Information shown:
______
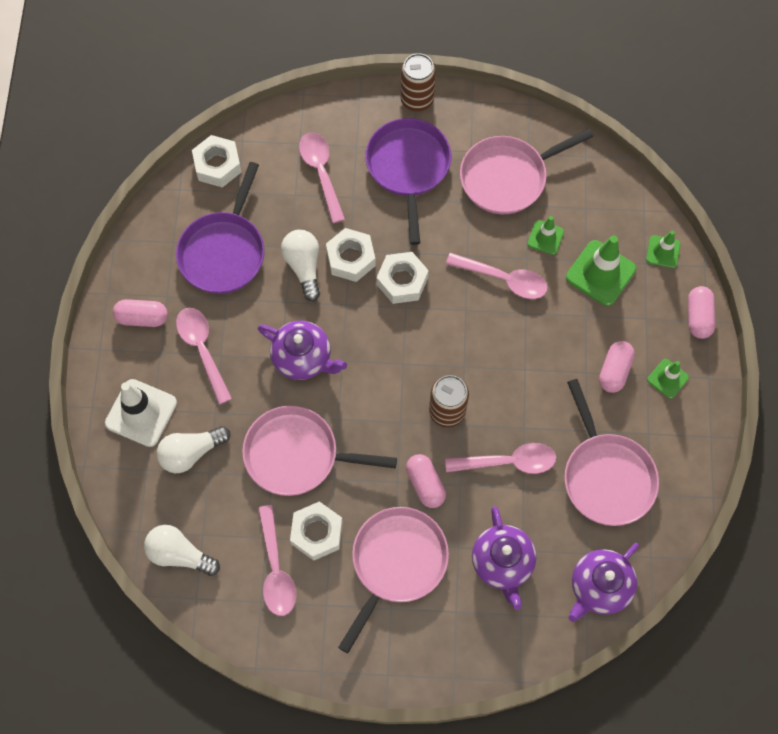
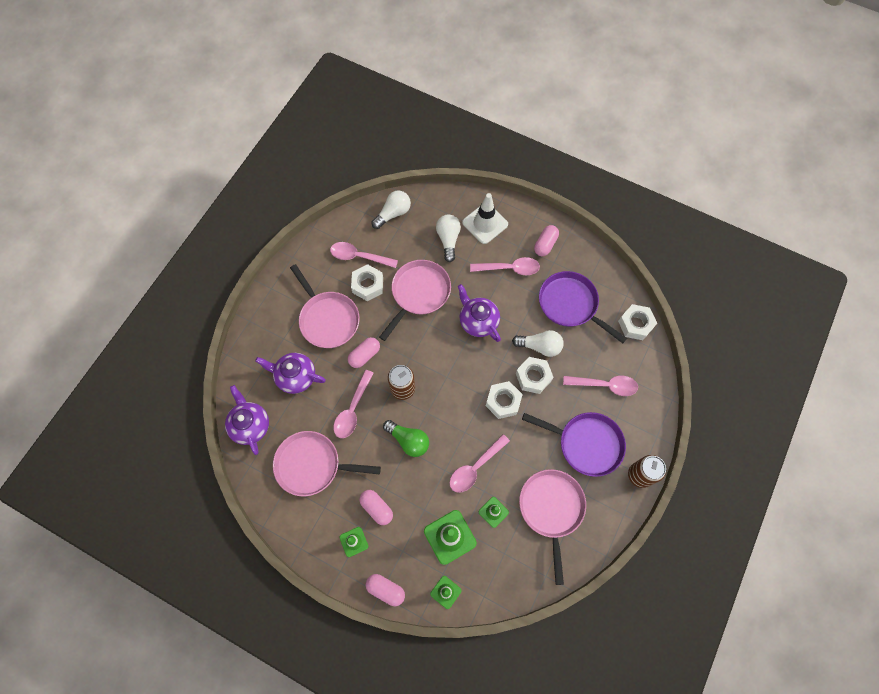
camera: 115 degrees right, 0 degrees up
purple teapot [258,321,347,380] -> purple teapot turned 90 degrees clockwise [458,284,501,342]
pink capsule [406,454,446,508] -> pink capsule turned 45 degrees counterclockwise [348,337,380,368]
none -> green light bulb [383,420,429,457]

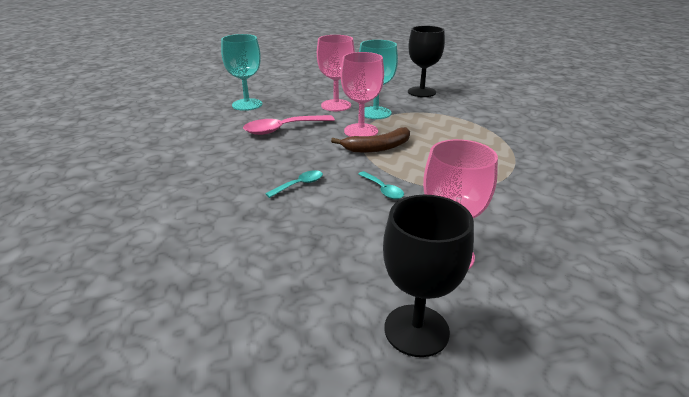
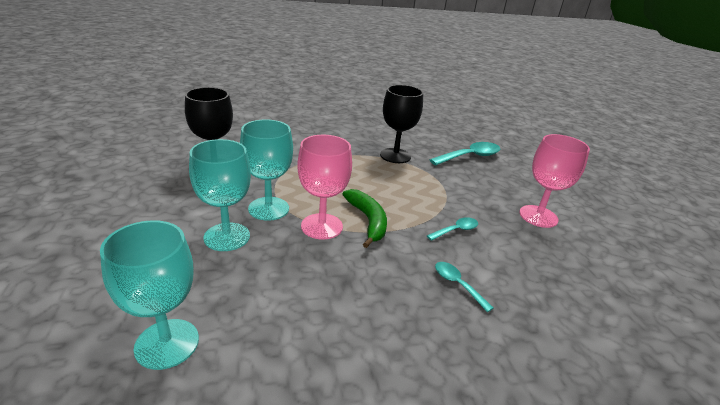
camera: 90 degrees left, 0 degrees up
pink spoon [243,115,335,135] -> none
pink goblet [317,35,355,111] -> turquoise goblet [189,139,251,251]
brown banana [331,127,410,153] -> green banana [343,189,387,248]
black goblet [383,195,474,357] -> black goblet moved to [380,85,423,163]
none -> turquoise spoon [430,142,500,165]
______
An unchanged copy of the data, images excluded, is all that should be given.

camera: 115 degrees right, 0 degrees up
purple teapot [258,321,347,380] -> purple teapot turned 90 degrees clockwise [458,284,501,342]
pink capsule [406,454,446,508] -> pink capsule turned 45 degrees counterclockwise [348,337,380,368]
none -> green light bulb [383,420,429,457]

camera: 90 degrees left, 0 degrees up
pink spoon [243,115,335,135] -> none
pink goblet [317,35,355,111] -> turquoise goblet [189,139,251,251]
brown banana [331,127,410,153] -> green banana [343,189,387,248]
black goblet [383,195,474,357] -> black goblet moved to [380,85,423,163]
none -> turquoise spoon [430,142,500,165]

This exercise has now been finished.